(Source records)
- - - - -

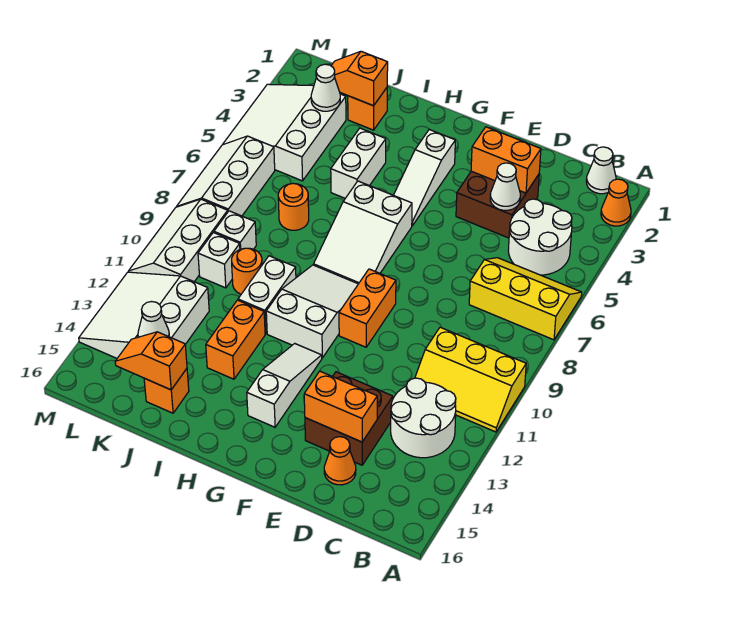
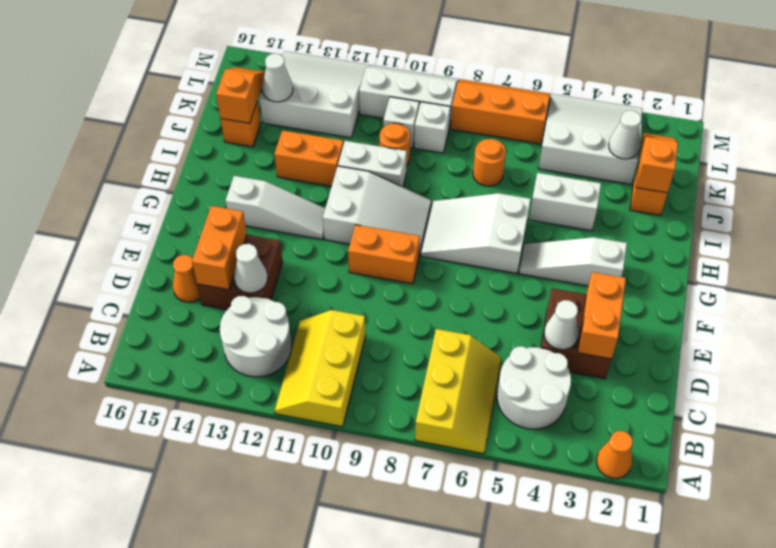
white cone B1 level 1 -> white cone D13 level 2
white slope L6:M8 level 1 top L -> orange slope L6:M8 level 1 top L

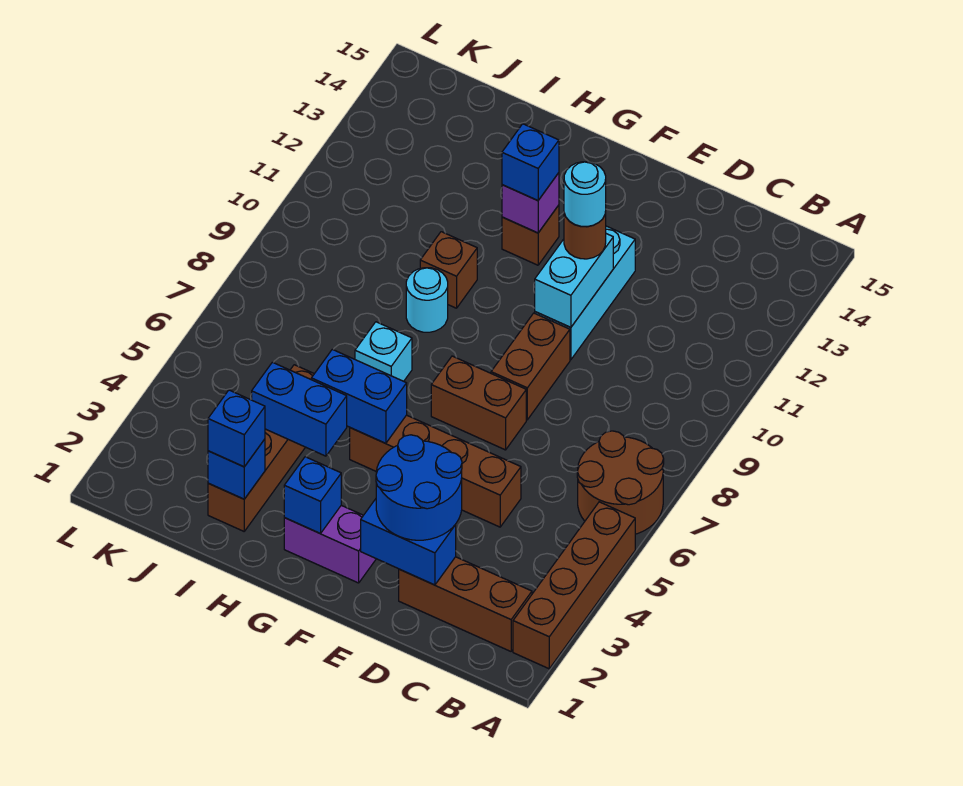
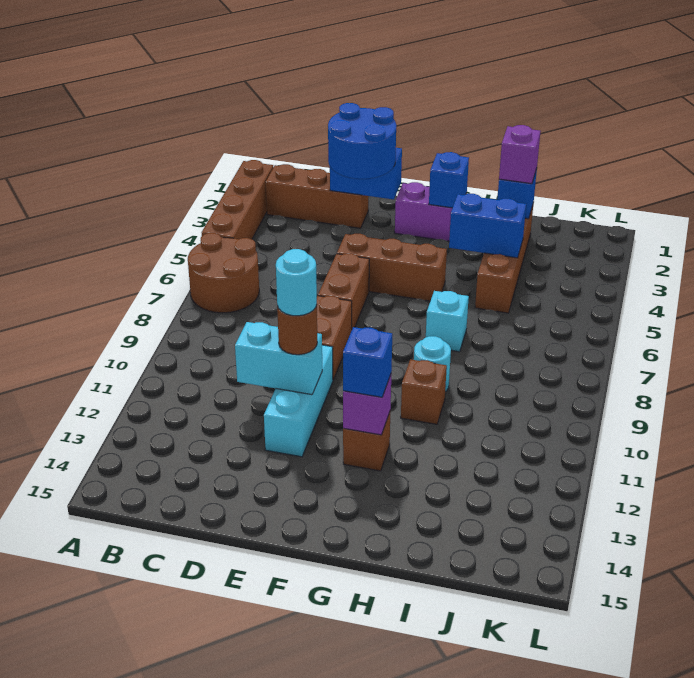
brown brick D5:G5 level 1 -> brown brick E5:G5 level 1
brown brick E7:F7 level 1 -> brown brick E6:E7 level 1
cyan brick E10:E11 level 2 -> cyan brick D11:E11 level 2
blue brick G5:H5 level 2 -> none
blue brick I2 level 3 -> purple brick I2 level 3

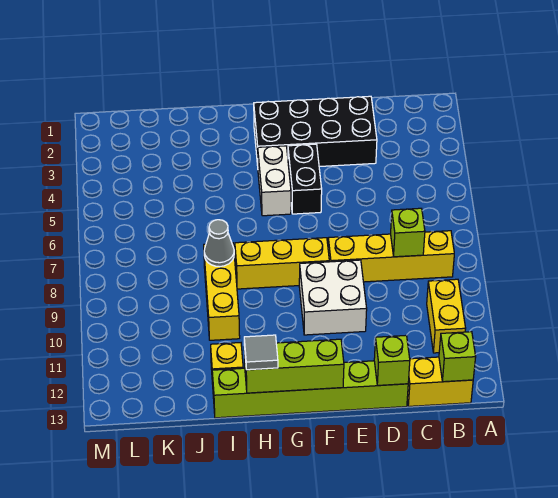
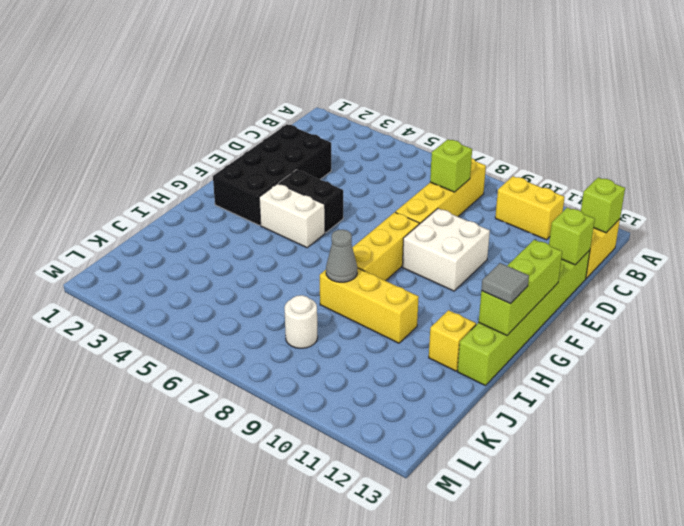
none -> white round brick K8 level 1

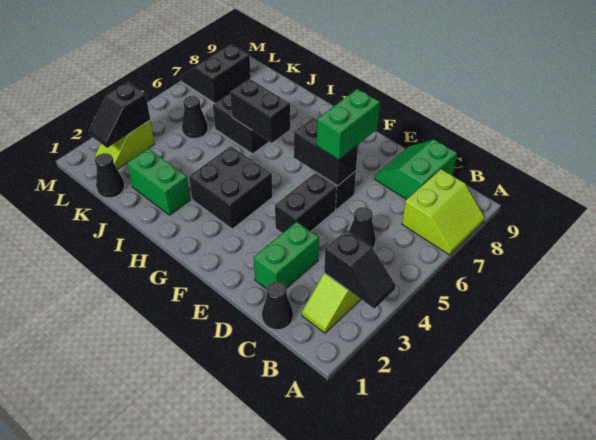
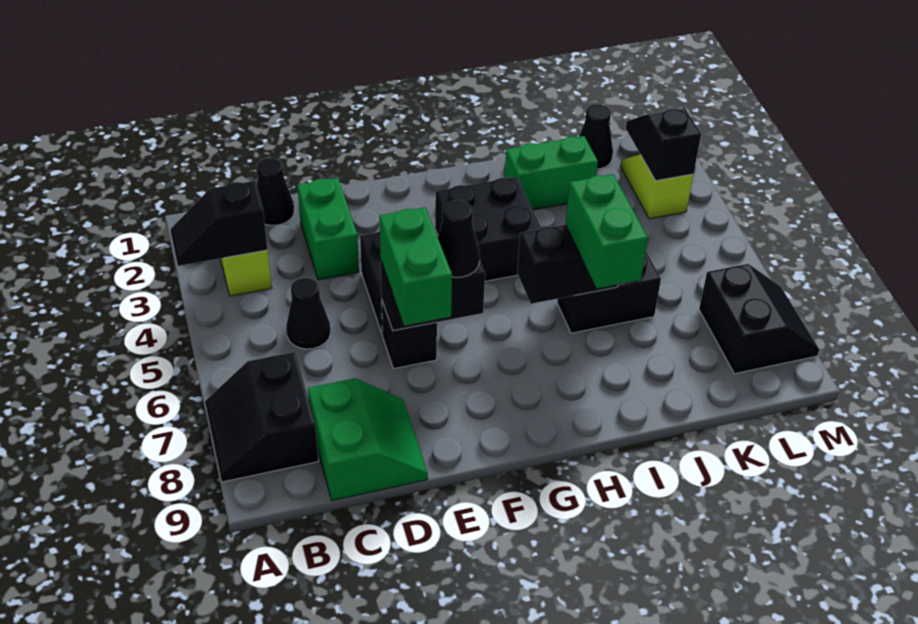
lime slope A7:B8 level 1 top B -> black slope A7:B8 level 1 top B
none -> green brick I6:I7 level 3
black cone K5 level 1 -> black cone F6 level 3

- - - - -

* TASK *
The required output is every line from the one containing "none -> white round brick K8 level 1" through the last line of the data above, restated exactly and without pictures.

* RESULT OF THIS TASK *
none -> white round brick K8 level 1

lime slope A7:B8 level 1 top B -> black slope A7:B8 level 1 top B
none -> green brick I6:I7 level 3
black cone K5 level 1 -> black cone F6 level 3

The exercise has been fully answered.